» **Your goal**: Show the lines of the material that contain the word "cone".

Extracted material Block Start

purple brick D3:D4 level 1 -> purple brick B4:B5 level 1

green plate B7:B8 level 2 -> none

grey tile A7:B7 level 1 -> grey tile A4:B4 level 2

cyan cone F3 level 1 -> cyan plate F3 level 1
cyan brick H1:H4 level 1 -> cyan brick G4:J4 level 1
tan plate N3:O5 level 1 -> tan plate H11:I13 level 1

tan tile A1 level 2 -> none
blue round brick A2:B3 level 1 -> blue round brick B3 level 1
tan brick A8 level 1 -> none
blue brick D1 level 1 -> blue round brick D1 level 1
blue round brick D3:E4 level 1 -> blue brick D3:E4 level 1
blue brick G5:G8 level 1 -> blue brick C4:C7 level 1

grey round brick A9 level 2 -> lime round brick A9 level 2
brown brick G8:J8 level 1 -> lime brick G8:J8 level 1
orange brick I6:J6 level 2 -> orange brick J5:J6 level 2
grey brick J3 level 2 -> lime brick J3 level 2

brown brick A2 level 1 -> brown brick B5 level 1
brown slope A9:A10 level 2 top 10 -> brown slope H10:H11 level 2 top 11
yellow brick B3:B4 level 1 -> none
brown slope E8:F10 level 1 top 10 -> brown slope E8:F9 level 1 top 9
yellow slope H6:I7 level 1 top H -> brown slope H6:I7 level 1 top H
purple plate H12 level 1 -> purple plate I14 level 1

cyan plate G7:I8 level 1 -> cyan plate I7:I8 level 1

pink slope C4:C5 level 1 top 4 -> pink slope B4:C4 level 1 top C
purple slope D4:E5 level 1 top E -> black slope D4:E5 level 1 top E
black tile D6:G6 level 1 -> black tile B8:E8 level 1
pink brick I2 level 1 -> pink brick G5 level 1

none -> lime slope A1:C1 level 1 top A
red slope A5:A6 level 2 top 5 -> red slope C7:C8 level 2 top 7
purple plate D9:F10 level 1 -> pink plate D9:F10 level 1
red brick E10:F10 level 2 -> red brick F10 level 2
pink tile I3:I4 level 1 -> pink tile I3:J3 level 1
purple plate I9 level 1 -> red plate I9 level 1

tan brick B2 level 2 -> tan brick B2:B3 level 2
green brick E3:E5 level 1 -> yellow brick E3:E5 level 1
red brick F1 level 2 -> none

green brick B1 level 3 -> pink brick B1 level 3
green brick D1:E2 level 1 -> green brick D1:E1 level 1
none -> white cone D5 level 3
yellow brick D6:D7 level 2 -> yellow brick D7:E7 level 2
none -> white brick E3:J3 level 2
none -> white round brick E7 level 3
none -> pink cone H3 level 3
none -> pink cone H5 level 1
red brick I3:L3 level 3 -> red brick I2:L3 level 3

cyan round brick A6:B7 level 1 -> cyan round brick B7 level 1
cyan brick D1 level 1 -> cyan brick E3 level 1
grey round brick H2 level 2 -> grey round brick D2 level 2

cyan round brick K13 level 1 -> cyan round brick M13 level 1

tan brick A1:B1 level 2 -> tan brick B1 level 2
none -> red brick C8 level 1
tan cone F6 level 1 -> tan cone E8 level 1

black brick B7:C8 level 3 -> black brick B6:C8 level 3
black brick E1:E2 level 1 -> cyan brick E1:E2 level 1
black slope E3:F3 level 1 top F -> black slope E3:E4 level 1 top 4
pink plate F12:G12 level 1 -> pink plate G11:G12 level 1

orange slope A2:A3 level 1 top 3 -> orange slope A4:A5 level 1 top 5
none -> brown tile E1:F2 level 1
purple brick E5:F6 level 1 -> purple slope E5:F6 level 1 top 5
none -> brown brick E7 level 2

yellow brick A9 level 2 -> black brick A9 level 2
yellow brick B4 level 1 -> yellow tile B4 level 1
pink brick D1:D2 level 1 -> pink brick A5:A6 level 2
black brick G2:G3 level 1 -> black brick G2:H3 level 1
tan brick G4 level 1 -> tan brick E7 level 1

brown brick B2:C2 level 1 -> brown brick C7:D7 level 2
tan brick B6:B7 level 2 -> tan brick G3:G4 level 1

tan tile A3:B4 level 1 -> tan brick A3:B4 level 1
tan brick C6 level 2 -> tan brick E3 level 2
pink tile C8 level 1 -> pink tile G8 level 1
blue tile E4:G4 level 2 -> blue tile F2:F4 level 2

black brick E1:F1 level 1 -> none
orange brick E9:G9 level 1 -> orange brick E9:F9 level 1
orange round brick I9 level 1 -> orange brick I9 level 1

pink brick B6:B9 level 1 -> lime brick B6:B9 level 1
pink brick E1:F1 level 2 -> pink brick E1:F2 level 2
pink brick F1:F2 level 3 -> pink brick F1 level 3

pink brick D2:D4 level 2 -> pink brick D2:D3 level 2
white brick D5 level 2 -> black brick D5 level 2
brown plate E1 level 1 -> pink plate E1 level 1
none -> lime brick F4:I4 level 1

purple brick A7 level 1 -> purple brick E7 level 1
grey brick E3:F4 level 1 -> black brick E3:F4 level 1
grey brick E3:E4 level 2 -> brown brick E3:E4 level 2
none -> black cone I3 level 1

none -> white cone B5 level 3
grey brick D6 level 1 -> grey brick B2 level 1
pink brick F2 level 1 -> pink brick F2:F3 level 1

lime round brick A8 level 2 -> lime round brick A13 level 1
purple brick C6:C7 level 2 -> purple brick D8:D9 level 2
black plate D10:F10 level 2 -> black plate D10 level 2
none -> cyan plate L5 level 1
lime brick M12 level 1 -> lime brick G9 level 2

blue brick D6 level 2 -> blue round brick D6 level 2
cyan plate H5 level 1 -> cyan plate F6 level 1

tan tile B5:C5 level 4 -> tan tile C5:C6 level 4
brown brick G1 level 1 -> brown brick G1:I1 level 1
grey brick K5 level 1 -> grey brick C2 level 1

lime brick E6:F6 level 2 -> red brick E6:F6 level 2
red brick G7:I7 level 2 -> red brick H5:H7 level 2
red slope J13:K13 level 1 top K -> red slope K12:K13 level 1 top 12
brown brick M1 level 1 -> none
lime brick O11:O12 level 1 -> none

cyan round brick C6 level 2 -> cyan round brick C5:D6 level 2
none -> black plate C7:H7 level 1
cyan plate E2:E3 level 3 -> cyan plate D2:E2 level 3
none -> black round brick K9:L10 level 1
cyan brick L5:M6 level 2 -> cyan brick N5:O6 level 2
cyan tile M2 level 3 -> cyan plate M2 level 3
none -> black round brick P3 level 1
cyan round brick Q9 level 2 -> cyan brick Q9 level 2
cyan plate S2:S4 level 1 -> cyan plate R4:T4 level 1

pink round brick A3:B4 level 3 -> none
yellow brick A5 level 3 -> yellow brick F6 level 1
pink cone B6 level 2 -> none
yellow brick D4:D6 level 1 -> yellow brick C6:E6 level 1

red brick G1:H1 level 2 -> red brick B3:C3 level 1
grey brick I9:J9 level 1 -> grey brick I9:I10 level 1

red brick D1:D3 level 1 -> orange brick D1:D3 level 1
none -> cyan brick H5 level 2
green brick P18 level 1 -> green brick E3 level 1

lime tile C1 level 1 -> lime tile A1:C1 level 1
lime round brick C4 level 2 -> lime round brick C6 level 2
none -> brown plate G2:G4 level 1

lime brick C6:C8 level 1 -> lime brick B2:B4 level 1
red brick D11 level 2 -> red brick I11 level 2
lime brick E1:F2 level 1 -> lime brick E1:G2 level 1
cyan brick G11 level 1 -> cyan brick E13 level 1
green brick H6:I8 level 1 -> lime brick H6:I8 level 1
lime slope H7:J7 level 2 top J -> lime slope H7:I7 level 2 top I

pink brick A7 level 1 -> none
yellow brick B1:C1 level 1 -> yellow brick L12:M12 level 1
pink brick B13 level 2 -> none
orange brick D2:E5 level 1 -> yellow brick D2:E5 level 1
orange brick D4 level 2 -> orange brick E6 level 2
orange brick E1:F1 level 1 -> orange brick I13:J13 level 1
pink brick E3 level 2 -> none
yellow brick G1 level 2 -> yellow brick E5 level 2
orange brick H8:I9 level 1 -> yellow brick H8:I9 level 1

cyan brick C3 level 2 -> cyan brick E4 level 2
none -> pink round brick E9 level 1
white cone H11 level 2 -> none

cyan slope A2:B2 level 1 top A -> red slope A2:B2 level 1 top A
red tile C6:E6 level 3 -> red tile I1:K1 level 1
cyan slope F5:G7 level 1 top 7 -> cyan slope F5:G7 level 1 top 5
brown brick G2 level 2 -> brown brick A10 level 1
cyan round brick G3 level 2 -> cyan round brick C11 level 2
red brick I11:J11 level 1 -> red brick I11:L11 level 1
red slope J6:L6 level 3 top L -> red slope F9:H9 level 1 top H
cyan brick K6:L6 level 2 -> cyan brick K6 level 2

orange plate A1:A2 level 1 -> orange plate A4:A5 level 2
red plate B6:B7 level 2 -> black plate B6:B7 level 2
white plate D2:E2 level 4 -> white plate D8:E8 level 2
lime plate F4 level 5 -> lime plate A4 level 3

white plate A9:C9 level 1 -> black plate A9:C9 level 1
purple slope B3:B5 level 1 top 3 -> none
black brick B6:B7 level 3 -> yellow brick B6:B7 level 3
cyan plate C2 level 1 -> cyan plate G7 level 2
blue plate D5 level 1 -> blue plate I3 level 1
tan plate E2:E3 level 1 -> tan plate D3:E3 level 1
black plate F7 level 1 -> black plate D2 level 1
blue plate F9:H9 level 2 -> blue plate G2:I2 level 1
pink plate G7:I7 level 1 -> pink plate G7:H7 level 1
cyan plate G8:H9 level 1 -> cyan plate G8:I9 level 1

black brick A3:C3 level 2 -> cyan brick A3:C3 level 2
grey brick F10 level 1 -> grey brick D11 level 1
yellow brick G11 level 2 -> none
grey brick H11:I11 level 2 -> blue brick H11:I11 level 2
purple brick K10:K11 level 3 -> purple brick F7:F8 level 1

Extracted material Block End

» **Response to this task**:
cyan cone F3 level 1 -> cyan plate F3 level 1
none -> white cone D5 level 3
none -> pink cone H3 level 3
none -> pink cone H5 level 1
tan cone F6 level 1 -> tan cone E8 level 1
none -> black cone I3 level 1
none -> white cone B5 level 3
pink cone B6 level 2 -> none
white cone H11 level 2 -> none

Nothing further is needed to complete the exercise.